• [EXERCISE]
The number of lines containing the word "purple" is all you should give; count them in the records below.

Image sets with object changes:

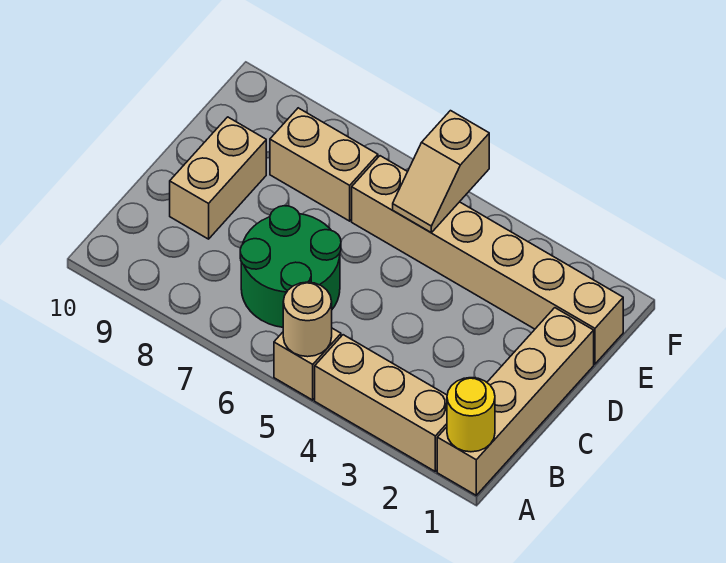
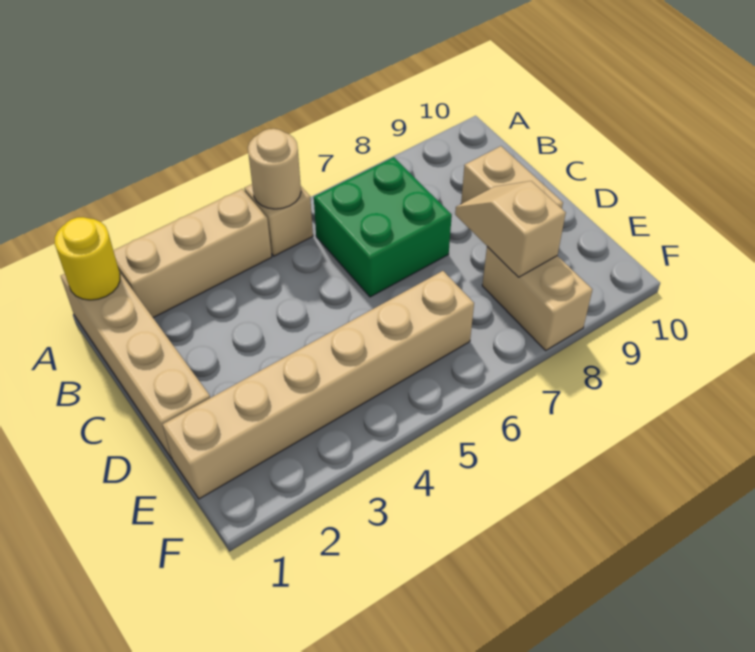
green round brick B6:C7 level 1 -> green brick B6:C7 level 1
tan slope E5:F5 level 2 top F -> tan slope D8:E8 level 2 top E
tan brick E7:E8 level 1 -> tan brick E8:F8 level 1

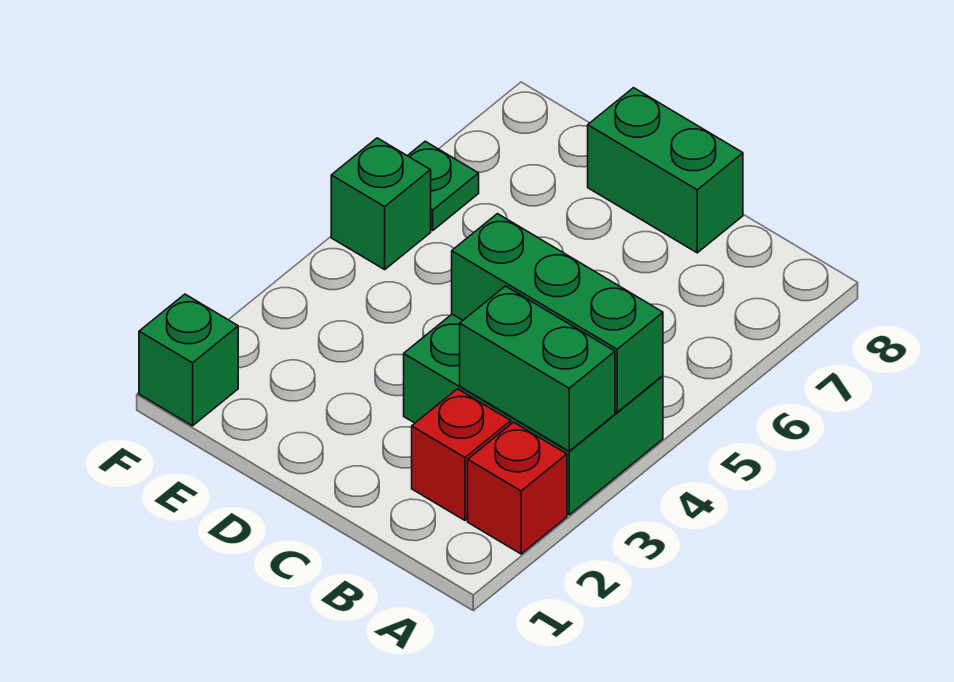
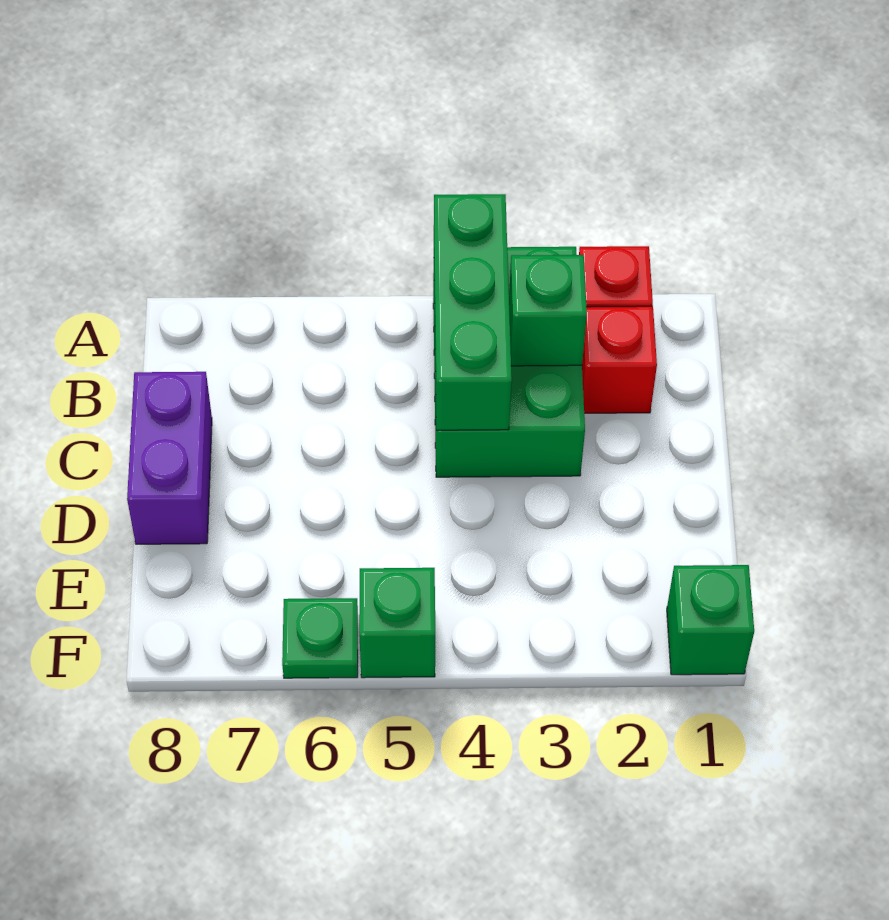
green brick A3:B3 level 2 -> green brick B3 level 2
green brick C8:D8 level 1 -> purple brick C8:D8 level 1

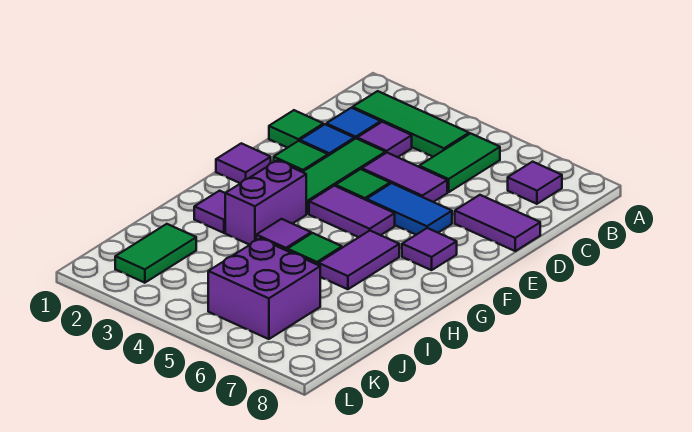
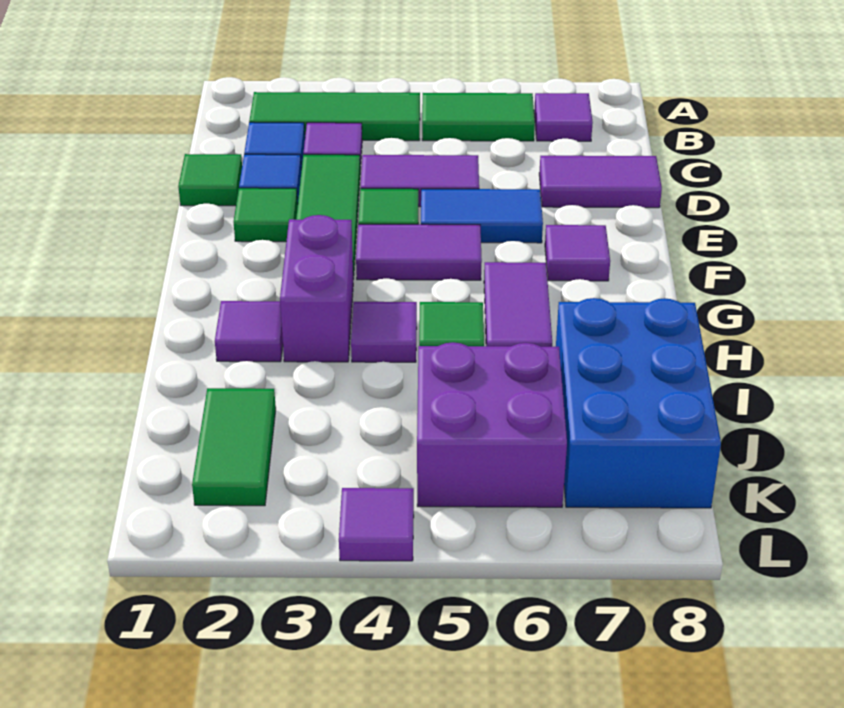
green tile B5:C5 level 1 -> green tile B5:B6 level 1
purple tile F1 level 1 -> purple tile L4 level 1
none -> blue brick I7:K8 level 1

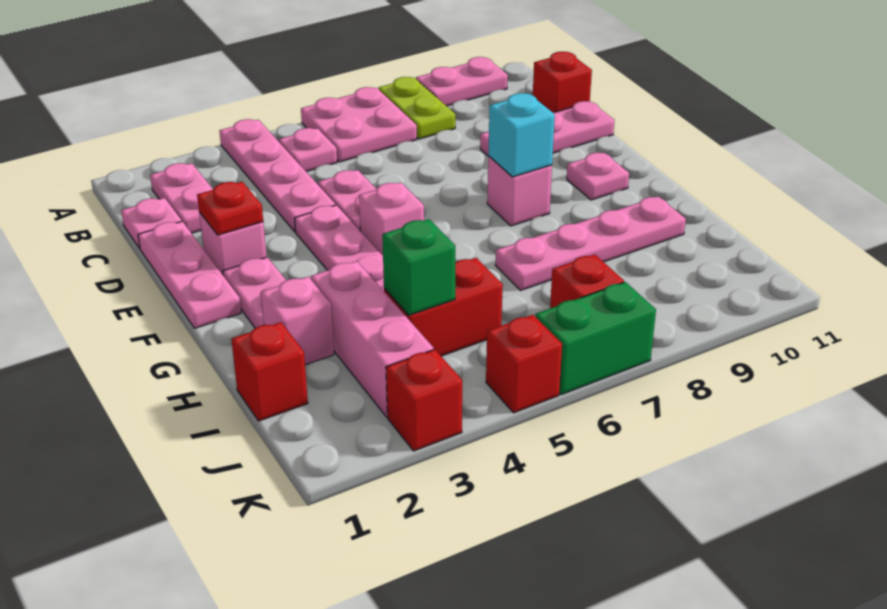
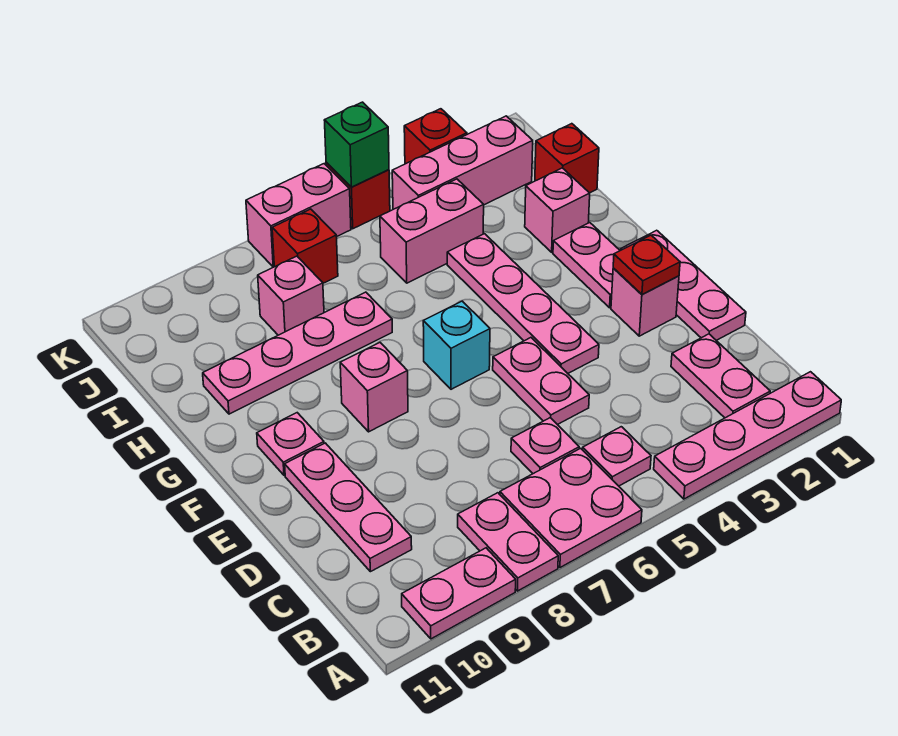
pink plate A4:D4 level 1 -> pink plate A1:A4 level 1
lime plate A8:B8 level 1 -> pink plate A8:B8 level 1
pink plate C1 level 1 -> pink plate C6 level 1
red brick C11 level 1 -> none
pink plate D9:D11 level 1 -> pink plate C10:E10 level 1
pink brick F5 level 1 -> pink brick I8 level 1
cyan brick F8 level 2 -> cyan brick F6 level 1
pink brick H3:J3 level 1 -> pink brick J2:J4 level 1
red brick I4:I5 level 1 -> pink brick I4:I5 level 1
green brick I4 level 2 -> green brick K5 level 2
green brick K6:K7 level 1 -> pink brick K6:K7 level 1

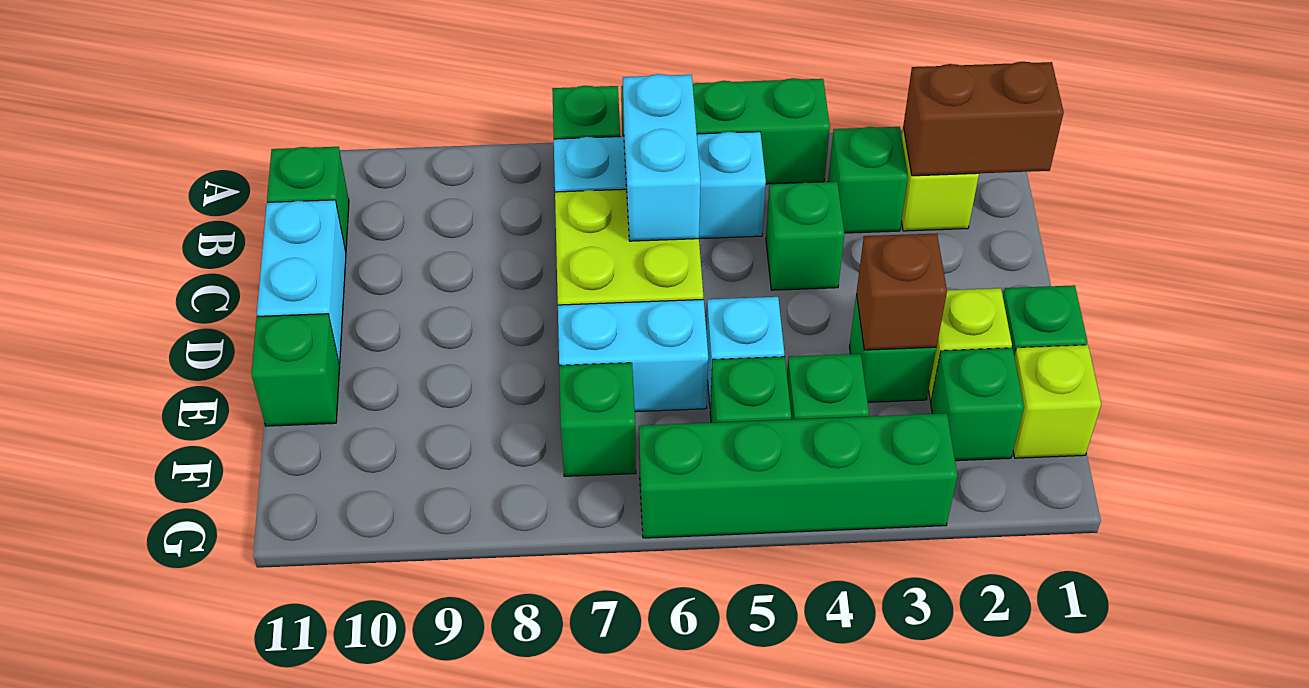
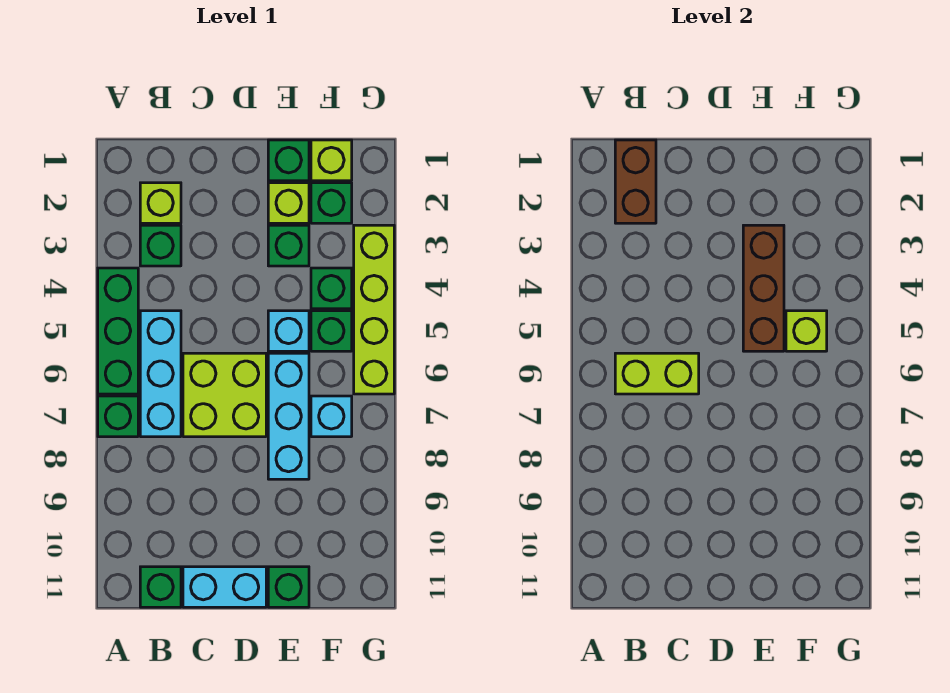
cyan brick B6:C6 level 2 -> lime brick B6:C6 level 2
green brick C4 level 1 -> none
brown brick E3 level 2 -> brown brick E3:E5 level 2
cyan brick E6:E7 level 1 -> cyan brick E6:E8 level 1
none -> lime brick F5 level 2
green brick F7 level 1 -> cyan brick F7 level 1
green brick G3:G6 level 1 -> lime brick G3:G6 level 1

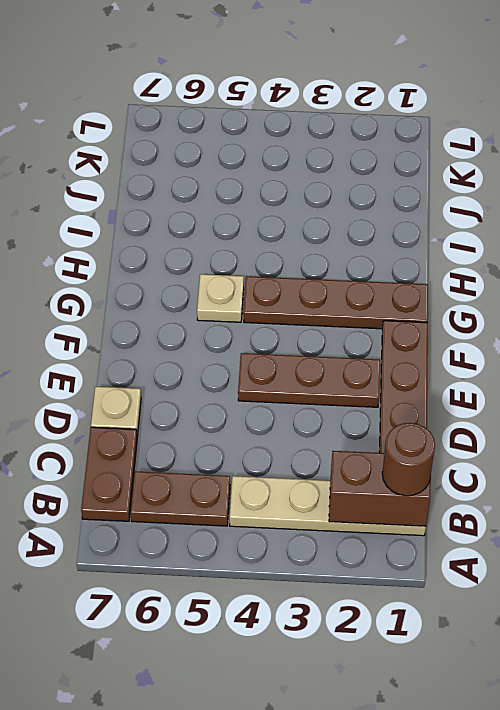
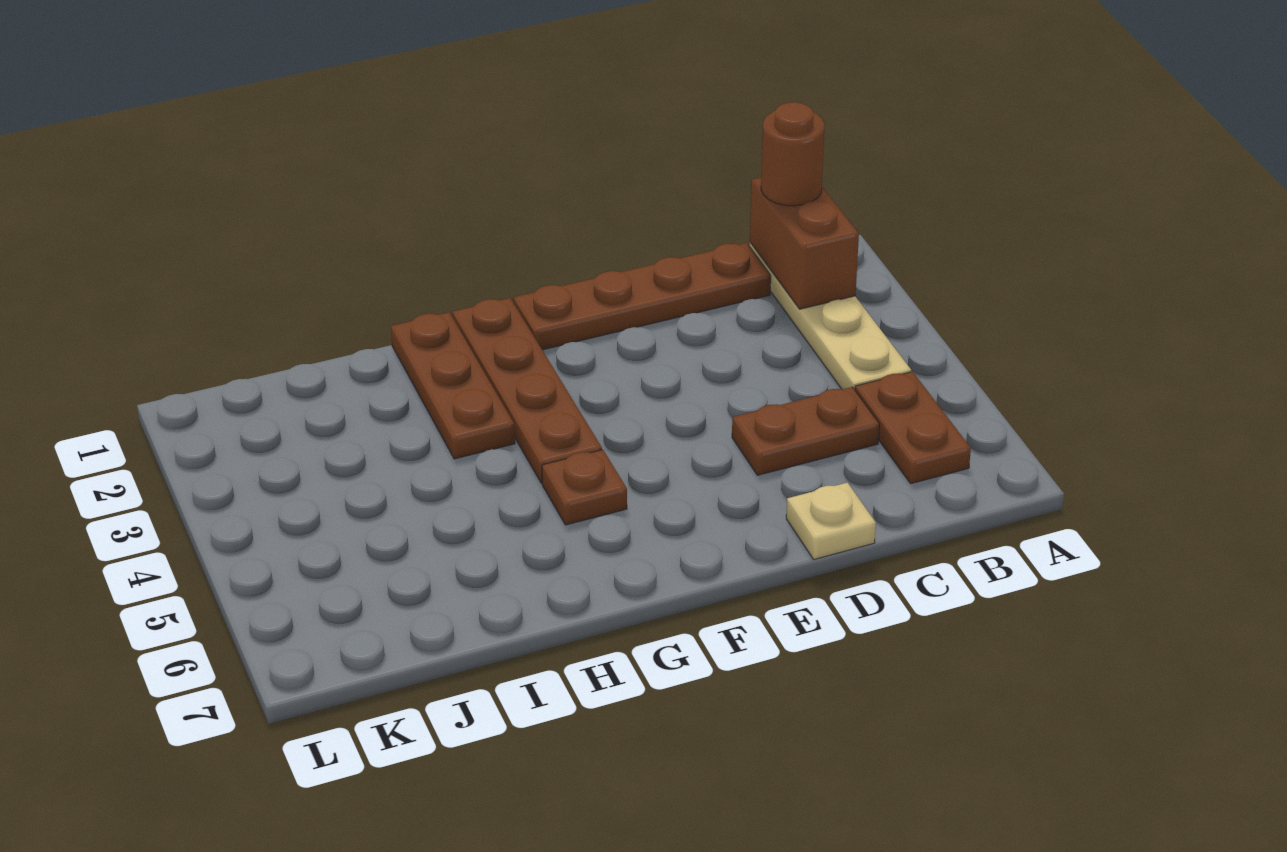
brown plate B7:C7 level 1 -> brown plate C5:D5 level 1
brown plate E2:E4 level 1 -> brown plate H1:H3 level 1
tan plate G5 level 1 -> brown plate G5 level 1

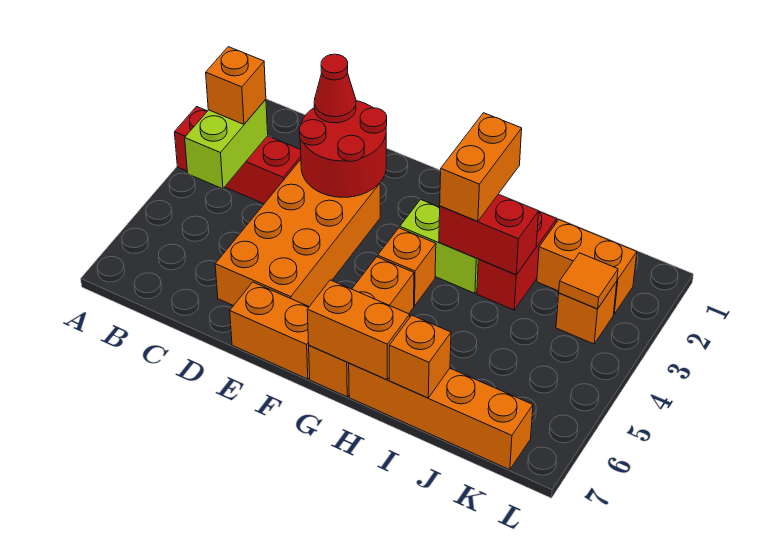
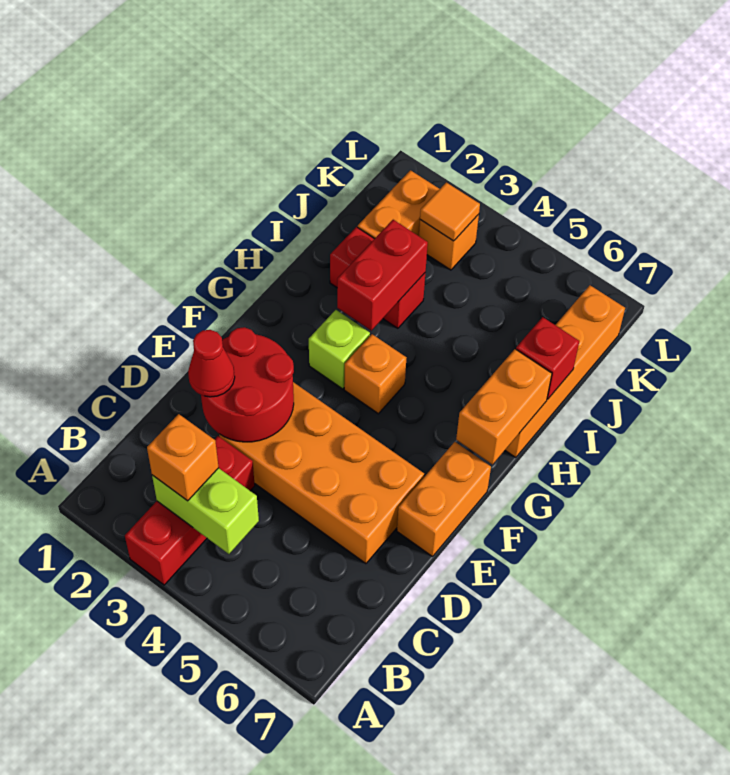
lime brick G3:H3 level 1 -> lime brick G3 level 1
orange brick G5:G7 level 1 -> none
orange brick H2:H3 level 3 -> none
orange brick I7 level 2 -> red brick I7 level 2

• [THE ANSWER]
2